• **WORK REQUIRED**
Reproduce the entries from their first line up to and including the line with "The five-pointed star". Leave out everything after it.

** Opening DATA EXTRACT block **

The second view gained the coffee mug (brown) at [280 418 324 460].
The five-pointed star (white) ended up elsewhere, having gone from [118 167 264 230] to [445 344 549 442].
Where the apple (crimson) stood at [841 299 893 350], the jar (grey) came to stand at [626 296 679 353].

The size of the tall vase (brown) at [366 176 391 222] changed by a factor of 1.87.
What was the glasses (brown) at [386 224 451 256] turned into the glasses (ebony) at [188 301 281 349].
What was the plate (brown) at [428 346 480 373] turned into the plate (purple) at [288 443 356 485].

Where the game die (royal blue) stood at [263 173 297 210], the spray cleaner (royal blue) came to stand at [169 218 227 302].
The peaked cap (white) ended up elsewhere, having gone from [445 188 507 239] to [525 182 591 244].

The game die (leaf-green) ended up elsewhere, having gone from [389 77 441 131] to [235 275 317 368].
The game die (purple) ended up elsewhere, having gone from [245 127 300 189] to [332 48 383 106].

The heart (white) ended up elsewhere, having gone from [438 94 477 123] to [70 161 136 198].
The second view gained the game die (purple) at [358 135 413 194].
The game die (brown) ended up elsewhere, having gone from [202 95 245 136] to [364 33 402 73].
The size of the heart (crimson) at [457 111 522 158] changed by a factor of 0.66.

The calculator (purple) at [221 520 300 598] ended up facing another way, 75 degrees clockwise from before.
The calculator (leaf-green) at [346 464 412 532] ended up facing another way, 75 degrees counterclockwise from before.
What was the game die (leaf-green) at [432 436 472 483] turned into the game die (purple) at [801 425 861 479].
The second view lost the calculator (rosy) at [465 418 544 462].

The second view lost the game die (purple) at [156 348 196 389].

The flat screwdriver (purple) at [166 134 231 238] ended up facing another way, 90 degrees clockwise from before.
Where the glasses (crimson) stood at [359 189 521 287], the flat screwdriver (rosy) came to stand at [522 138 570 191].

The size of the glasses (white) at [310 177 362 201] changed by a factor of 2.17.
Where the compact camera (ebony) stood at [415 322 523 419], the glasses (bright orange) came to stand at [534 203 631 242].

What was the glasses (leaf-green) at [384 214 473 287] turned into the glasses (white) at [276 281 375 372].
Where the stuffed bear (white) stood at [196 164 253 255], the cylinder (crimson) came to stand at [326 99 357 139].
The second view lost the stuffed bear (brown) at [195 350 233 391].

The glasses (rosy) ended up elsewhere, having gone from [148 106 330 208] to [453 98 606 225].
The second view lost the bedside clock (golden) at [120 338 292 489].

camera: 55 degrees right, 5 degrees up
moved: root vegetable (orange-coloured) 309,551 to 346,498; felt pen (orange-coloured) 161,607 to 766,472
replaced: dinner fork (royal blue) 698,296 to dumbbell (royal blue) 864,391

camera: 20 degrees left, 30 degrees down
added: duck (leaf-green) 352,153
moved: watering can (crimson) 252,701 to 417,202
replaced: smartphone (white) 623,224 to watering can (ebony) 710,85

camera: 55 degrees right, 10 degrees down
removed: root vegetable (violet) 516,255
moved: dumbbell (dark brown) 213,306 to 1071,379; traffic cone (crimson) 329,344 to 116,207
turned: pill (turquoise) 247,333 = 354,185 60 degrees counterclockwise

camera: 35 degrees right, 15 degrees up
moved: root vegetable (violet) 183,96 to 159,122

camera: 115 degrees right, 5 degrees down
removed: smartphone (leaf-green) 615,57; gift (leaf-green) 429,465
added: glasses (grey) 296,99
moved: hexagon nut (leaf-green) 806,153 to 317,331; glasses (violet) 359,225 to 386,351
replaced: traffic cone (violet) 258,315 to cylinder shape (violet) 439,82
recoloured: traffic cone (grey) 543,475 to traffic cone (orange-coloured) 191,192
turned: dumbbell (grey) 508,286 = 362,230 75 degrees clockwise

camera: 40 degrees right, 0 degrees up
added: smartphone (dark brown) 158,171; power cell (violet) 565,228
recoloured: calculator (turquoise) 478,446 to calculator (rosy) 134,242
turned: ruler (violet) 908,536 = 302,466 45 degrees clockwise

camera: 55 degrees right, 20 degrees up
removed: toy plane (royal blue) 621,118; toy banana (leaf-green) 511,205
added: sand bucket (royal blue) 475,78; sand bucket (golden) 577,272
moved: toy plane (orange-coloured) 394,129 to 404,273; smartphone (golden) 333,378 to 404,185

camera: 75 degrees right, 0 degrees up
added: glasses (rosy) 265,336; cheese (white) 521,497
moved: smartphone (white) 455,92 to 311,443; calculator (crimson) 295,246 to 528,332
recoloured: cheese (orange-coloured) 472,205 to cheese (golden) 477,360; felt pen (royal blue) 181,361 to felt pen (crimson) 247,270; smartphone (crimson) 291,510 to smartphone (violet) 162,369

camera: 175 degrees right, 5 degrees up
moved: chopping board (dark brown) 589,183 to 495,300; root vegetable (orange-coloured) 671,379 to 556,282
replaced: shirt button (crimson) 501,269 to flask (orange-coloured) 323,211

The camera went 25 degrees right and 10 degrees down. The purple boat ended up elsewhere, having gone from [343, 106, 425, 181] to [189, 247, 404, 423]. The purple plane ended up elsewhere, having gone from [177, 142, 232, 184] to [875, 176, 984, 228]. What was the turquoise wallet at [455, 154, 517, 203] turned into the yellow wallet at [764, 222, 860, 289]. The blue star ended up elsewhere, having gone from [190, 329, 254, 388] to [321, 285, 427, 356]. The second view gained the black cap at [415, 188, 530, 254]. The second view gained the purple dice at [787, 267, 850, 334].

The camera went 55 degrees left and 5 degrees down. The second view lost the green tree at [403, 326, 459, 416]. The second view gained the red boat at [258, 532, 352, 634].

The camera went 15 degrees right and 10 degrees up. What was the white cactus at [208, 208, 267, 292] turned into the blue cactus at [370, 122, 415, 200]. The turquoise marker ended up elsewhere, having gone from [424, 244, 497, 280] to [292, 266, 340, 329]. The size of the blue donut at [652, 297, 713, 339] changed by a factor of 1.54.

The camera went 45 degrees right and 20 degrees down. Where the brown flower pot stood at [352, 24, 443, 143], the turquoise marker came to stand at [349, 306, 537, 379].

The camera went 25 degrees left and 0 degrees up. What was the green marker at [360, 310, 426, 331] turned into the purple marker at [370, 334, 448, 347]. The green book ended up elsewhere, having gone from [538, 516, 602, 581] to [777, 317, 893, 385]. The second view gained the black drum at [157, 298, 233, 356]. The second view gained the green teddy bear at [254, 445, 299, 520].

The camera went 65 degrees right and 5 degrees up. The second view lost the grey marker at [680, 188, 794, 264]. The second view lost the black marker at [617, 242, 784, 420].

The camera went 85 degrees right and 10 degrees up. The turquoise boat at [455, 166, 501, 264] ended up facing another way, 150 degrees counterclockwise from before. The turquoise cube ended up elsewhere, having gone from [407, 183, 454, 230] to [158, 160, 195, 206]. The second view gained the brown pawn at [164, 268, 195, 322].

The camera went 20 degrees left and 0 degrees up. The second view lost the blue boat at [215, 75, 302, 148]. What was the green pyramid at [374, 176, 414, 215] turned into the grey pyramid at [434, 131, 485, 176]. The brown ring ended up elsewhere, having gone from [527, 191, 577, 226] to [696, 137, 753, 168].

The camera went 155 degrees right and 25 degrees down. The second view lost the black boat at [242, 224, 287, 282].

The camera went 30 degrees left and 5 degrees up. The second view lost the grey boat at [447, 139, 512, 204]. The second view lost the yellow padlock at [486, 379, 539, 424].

** Closing DATA EXTRACT block **

• **ANSWER SECTION**
The second view gained the coffee mug (brown) at [280 418 324 460].
The five-pointed star (white) ended up elsewhere, having gone from [118 167 264 230] to [445 344 549 442].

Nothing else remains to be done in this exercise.